INPUT RECORDS ->
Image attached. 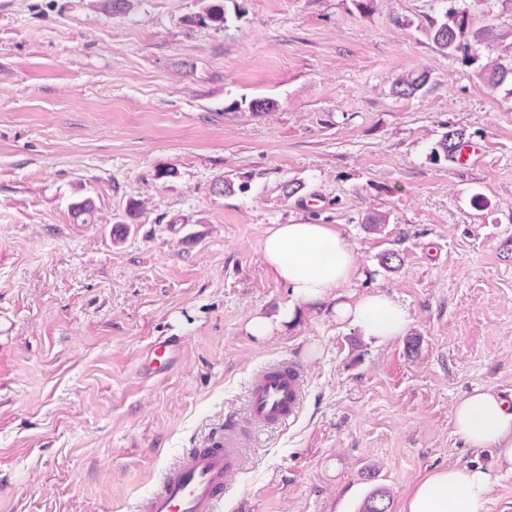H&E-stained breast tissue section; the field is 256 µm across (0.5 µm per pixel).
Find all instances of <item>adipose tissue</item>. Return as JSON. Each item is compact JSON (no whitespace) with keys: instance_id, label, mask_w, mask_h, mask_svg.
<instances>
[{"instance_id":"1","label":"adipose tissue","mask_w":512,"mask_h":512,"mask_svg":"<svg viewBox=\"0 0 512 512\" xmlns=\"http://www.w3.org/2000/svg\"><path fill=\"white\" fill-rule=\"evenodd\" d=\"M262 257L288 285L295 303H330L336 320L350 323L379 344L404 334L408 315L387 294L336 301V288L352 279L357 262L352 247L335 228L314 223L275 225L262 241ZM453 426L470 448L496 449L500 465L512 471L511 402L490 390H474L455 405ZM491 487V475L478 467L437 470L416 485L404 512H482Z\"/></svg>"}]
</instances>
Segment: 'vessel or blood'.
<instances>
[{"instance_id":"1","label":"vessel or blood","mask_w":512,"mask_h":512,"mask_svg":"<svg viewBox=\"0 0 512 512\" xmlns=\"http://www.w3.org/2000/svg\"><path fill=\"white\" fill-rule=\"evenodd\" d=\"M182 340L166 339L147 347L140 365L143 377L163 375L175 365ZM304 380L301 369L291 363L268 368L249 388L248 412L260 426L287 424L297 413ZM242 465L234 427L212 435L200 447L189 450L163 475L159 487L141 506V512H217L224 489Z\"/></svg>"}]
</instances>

---

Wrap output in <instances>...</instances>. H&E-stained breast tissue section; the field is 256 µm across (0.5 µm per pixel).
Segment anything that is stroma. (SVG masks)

EXERCISE GOAL -> Repeat word for word the stretch of lines from the one with "Wrap output in" down to the one with "Segment anything that is stroma. (SVG masks)", both included.

RESPONSE TO THE TASK ->
Wrap output in <instances>...</instances>. H&E-stained breast tissue section; the field is 256 µm across (0.5 µm per pixel).
Segment anything that is stroma. (SVG masks)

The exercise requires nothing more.